### RECORDS TO USE ###

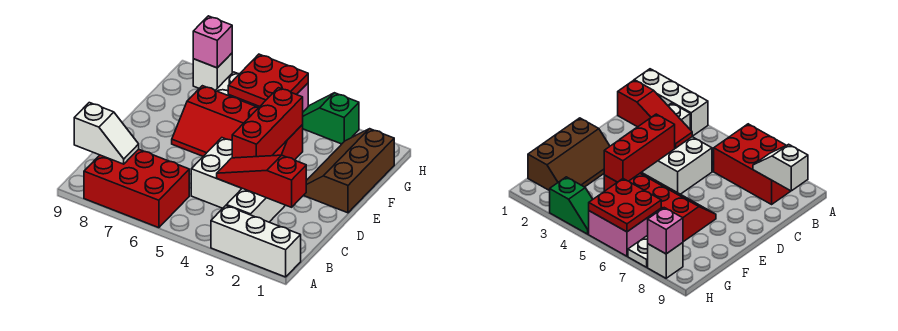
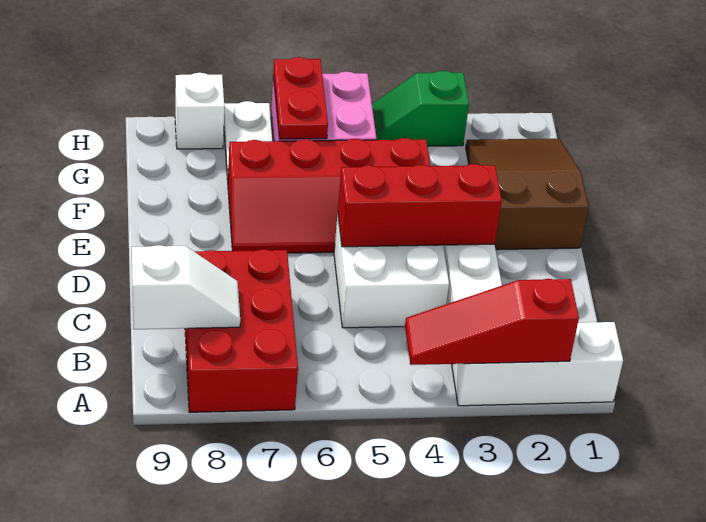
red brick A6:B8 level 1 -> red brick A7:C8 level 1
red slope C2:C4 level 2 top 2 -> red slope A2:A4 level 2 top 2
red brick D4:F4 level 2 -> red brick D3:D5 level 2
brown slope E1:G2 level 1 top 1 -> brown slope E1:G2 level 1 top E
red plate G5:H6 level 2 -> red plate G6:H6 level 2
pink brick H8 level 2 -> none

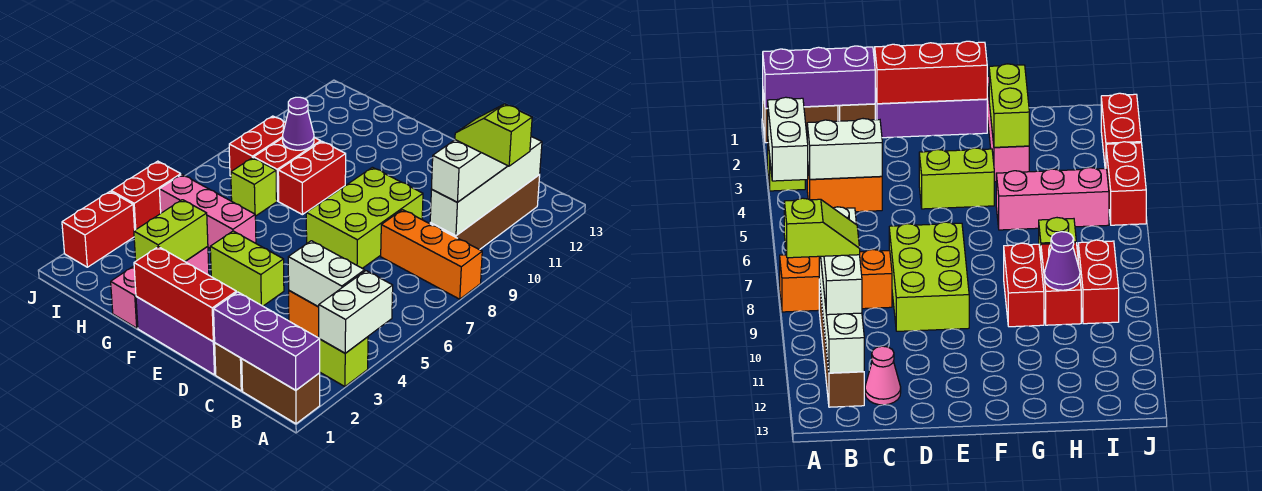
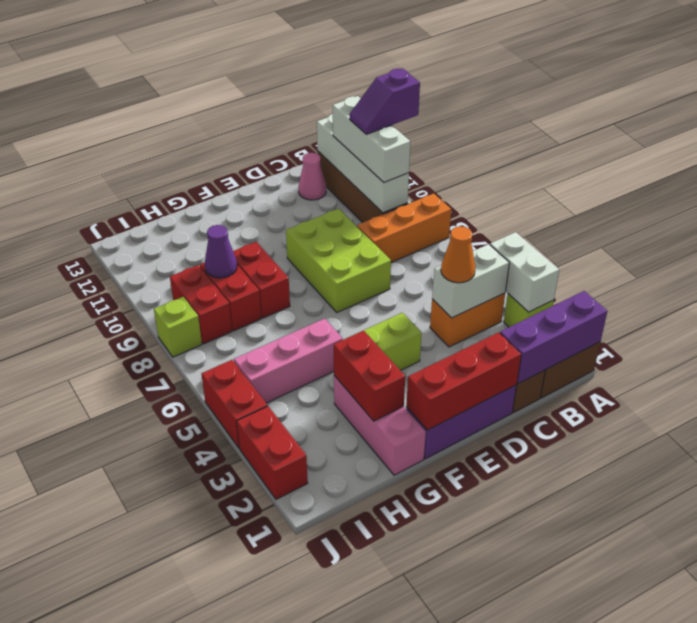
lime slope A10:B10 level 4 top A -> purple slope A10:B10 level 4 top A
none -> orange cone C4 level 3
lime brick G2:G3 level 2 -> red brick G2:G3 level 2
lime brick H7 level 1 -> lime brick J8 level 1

###

> _EXERCISE REQUIREMENTS_:
Which lines hold the word "slope"? Copy each of them from the records.

> _OUTPUT BELOW_:
red slope C2:C4 level 2 top 2 -> red slope A2:A4 level 2 top 2
brown slope E1:G2 level 1 top 1 -> brown slope E1:G2 level 1 top E
lime slope A10:B10 level 4 top A -> purple slope A10:B10 level 4 top A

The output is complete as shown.